** Data shown **
◇ ◇ ◇ ◇

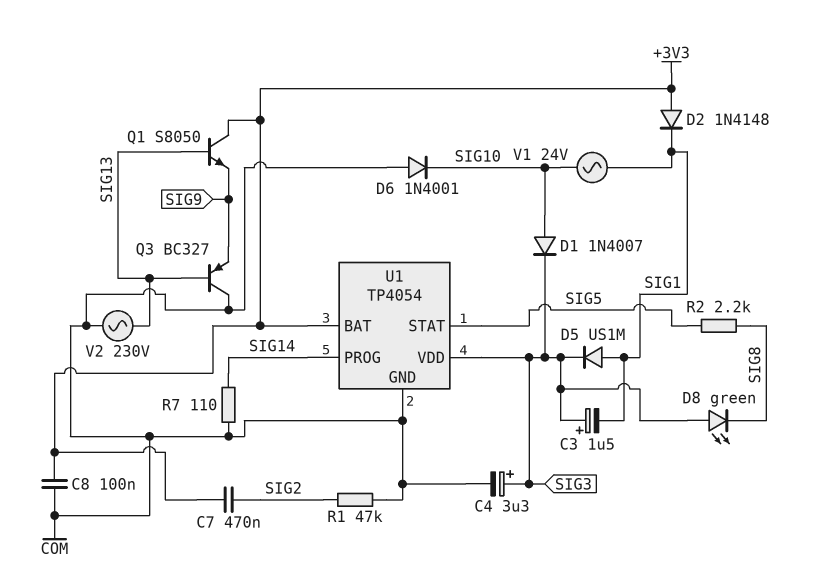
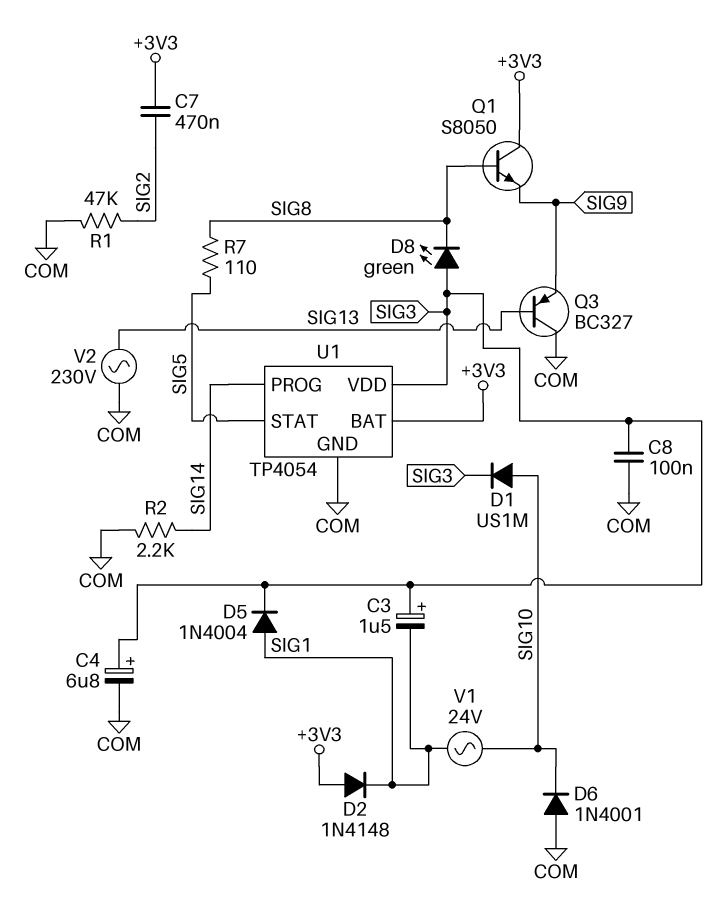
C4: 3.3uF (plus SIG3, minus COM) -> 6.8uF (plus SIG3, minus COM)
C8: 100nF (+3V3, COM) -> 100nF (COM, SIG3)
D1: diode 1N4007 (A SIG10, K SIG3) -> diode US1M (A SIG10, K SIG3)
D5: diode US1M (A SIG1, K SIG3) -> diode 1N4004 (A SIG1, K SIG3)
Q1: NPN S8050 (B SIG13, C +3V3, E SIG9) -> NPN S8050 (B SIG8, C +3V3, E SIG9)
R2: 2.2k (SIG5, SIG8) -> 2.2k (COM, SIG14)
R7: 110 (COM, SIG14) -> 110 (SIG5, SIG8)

◇ ◇ ◇ ◇

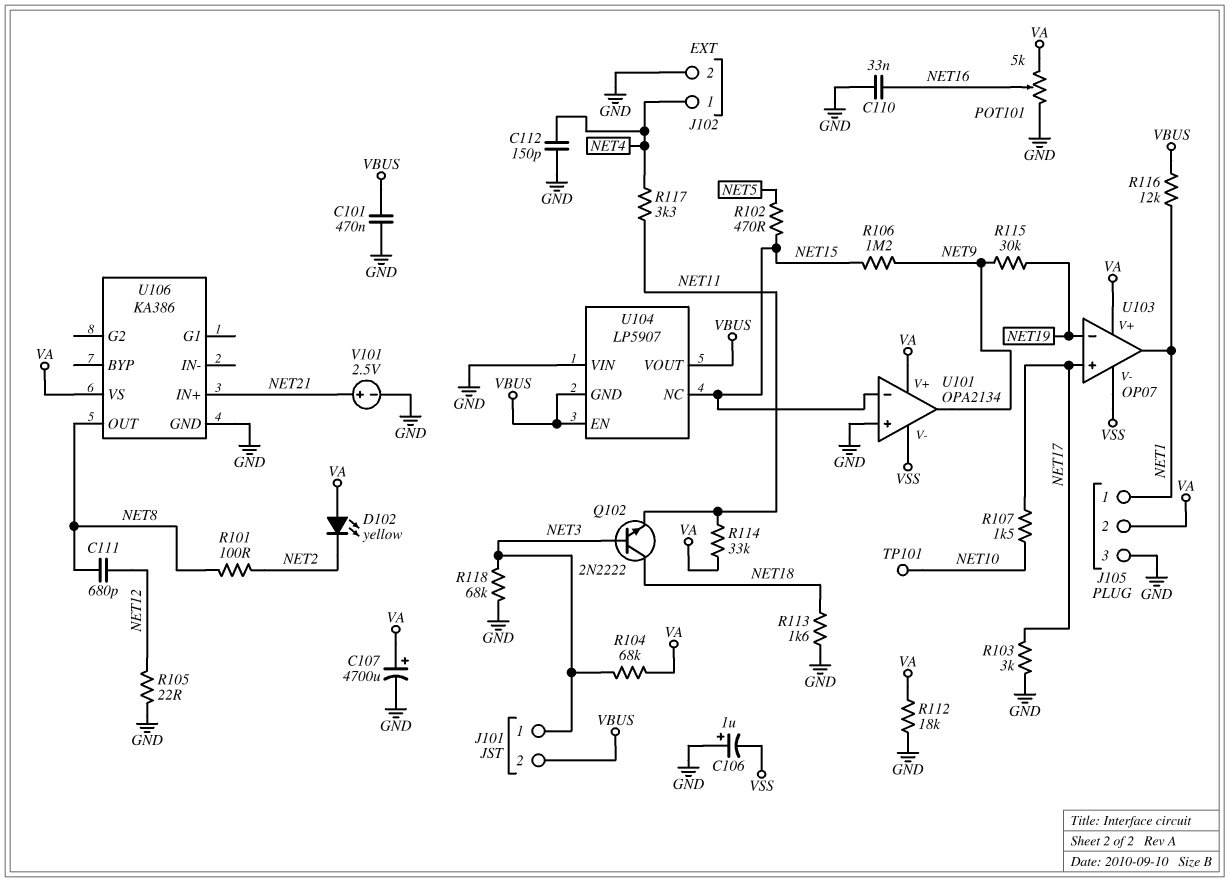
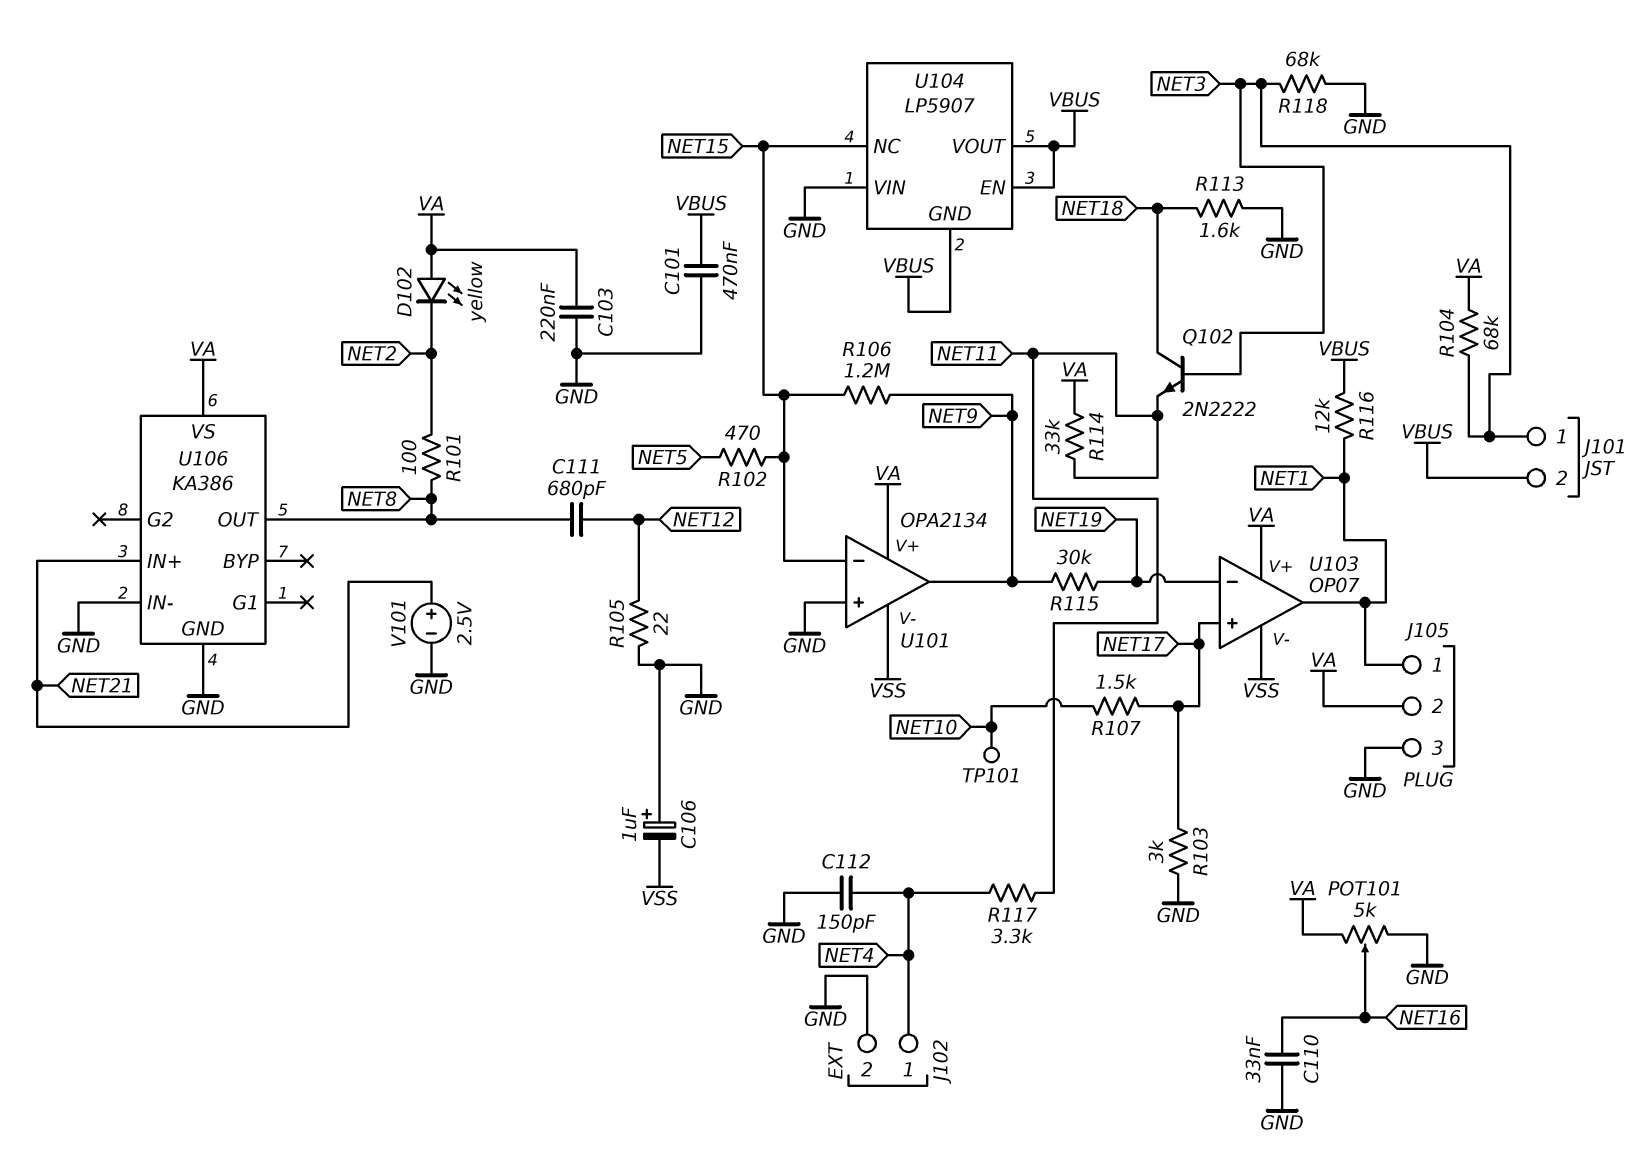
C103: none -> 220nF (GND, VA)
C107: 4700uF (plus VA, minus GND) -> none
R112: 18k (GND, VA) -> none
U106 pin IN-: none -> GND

◇ ◇ ◇ ◇

** Exercise directions **
Starting with the line above that holds "C4: 3.3uF (plus" and stopping with the line that holds "R7: 110 (COM, SIG14) -> 110 (SIG5, SIG8)", reproduce each line exactly, omitting all other lines.

** Finished task **
C4: 3.3uF (plus SIG3, minus COM) -> 6.8uF (plus SIG3, minus COM)
C8: 100nF (+3V3, COM) -> 100nF (COM, SIG3)
D1: diode 1N4007 (A SIG10, K SIG3) -> diode US1M (A SIG10, K SIG3)
D5: diode US1M (A SIG1, K SIG3) -> diode 1N4004 (A SIG1, K SIG3)
Q1: NPN S8050 (B SIG13, C +3V3, E SIG9) -> NPN S8050 (B SIG8, C +3V3, E SIG9)
R2: 2.2k (SIG5, SIG8) -> 2.2k (COM, SIG14)
R7: 110 (COM, SIG14) -> 110 (SIG5, SIG8)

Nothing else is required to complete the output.